***** DATA RECORDS *****
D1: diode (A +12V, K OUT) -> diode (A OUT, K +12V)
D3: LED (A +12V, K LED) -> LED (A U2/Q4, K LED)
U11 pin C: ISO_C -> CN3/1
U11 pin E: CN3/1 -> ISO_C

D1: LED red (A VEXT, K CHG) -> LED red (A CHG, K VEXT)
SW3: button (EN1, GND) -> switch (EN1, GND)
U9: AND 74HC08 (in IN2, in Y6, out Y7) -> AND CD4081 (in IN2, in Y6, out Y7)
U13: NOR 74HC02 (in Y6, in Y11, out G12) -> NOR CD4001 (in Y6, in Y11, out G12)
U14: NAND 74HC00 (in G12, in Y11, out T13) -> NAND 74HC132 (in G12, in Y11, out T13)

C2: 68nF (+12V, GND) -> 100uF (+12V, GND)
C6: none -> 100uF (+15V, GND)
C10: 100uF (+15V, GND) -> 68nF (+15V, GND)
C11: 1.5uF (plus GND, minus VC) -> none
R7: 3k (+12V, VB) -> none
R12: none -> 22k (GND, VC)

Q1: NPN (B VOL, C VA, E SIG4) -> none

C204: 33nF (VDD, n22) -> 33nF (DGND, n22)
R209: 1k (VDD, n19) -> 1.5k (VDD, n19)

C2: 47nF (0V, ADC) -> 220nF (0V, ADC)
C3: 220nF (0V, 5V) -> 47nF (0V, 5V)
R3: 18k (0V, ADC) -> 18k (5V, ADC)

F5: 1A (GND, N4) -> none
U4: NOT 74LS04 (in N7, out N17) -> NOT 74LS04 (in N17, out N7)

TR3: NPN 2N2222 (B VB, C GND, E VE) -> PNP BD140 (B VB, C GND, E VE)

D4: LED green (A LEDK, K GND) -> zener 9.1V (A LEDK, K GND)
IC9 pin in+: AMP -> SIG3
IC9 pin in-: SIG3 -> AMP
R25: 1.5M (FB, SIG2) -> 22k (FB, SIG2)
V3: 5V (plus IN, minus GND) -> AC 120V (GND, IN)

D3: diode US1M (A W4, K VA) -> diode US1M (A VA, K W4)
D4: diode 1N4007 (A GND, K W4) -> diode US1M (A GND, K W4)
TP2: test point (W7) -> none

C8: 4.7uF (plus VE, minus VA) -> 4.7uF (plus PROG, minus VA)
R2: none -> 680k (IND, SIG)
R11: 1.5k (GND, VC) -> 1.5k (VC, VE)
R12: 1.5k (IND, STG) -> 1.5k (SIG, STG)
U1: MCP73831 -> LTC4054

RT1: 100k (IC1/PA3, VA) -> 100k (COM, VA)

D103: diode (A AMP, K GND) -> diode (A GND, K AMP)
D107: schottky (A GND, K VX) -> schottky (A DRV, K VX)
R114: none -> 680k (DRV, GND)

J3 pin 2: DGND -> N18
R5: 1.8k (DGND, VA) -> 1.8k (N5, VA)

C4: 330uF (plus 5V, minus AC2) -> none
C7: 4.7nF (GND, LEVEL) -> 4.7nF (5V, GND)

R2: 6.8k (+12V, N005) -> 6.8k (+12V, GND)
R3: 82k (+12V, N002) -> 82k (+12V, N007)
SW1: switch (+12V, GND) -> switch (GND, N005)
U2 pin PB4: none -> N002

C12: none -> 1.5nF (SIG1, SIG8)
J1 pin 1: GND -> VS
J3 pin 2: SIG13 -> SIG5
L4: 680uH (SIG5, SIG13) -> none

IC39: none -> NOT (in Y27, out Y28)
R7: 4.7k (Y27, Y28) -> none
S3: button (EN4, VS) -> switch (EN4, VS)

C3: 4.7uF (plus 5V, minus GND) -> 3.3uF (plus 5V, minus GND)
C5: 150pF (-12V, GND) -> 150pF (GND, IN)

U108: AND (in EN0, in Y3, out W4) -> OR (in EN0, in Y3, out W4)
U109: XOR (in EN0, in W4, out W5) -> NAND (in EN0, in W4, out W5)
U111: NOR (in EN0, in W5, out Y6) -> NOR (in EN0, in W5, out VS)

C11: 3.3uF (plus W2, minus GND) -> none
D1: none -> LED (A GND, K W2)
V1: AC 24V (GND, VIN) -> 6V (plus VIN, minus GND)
*****
Line by line, please copy the listing exactly.

### ANSWER BELOW
D1: diode (A +12V, K OUT) -> diode (A OUT, K +12V)
D3: LED (A +12V, K LED) -> LED (A U2/Q4, K LED)
U11 pin C: ISO_C -> CN3/1
U11 pin E: CN3/1 -> ISO_C

D1: LED red (A VEXT, K CHG) -> LED red (A CHG, K VEXT)
SW3: button (EN1, GND) -> switch (EN1, GND)
U9: AND 74HC08 (in IN2, in Y6, out Y7) -> AND CD4081 (in IN2, in Y6, out Y7)
U13: NOR 74HC02 (in Y6, in Y11, out G12) -> NOR CD4001 (in Y6, in Y11, out G12)
U14: NAND 74HC00 (in G12, in Y11, out T13) -> NAND 74HC132 (in G12, in Y11, out T13)

C2: 68nF (+12V, GND) -> 100uF (+12V, GND)
C6: none -> 100uF (+15V, GND)
C10: 100uF (+15V, GND) -> 68nF (+15V, GND)
C11: 1.5uF (plus GND, minus VC) -> none
R7: 3k (+12V, VB) -> none
R12: none -> 22k (GND, VC)

Q1: NPN (B VOL, C VA, E SIG4) -> none

C204: 33nF (VDD, n22) -> 33nF (DGND, n22)
R209: 1k (VDD, n19) -> 1.5k (VDD, n19)

C2: 47nF (0V, ADC) -> 220nF (0V, ADC)
C3: 220nF (0V, 5V) -> 47nF (0V, 5V)
R3: 18k (0V, ADC) -> 18k (5V, ADC)

F5: 1A (GND, N4) -> none
U4: NOT 74LS04 (in N7, out N17) -> NOT 74LS04 (in N17, out N7)

TR3: NPN 2N2222 (B VB, C GND, E VE) -> PNP BD140 (B VB, C GND, E VE)

D4: LED green (A LEDK, K GND) -> zener 9.1V (A LEDK, K GND)
IC9 pin in+: AMP -> SIG3
IC9 pin in-: SIG3 -> AMP
R25: 1.5M (FB, SIG2) -> 22k (FB, SIG2)
V3: 5V (plus IN, minus GND) -> AC 120V (GND, IN)

D3: diode US1M (A W4, K VA) -> diode US1M (A VA, K W4)
D4: diode 1N4007 (A GND, K W4) -> diode US1M (A GND, K W4)
TP2: test point (W7) -> none

C8: 4.7uF (plus VE, minus VA) -> 4.7uF (plus PROG, minus VA)
R2: none -> 680k (IND, SIG)
R11: 1.5k (GND, VC) -> 1.5k (VC, VE)
R12: 1.5k (IND, STG) -> 1.5k (SIG, STG)
U1: MCP73831 -> LTC4054

RT1: 100k (IC1/PA3, VA) -> 100k (COM, VA)

D103: diode (A AMP, K GND) -> diode (A GND, K AMP)
D107: schottky (A GND, K VX) -> schottky (A DRV, K VX)
R114: none -> 680k (DRV, GND)

J3 pin 2: DGND -> N18
R5: 1.8k (DGND, VA) -> 1.8k (N5, VA)

C4: 330uF (plus 5V, minus AC2) -> none
C7: 4.7nF (GND, LEVEL) -> 4.7nF (5V, GND)

R2: 6.8k (+12V, N005) -> 6.8k (+12V, GND)
R3: 82k (+12V, N002) -> 82k (+12V, N007)
SW1: switch (+12V, GND) -> switch (GND, N005)
U2 pin PB4: none -> N002

C12: none -> 1.5nF (SIG1, SIG8)
J1 pin 1: GND -> VS
J3 pin 2: SIG13 -> SIG5
L4: 680uH (SIG5, SIG13) -> none

IC39: none -> NOT (in Y27, out Y28)
R7: 4.7k (Y27, Y28) -> none
S3: button (EN4, VS) -> switch (EN4, VS)

C3: 4.7uF (plus 5V, minus GND) -> 3.3uF (plus 5V, minus GND)
C5: 150pF (-12V, GND) -> 150pF (GND, IN)

U108: AND (in EN0, in Y3, out W4) -> OR (in EN0, in Y3, out W4)
U109: XOR (in EN0, in W4, out W5) -> NAND (in EN0, in W4, out W5)
U111: NOR (in EN0, in W5, out Y6) -> NOR (in EN0, in W5, out VS)

C11: 3.3uF (plus W2, minus GND) -> none
D1: none -> LED (A GND, K W2)
V1: AC 24V (GND, VIN) -> 6V (plus VIN, minus GND)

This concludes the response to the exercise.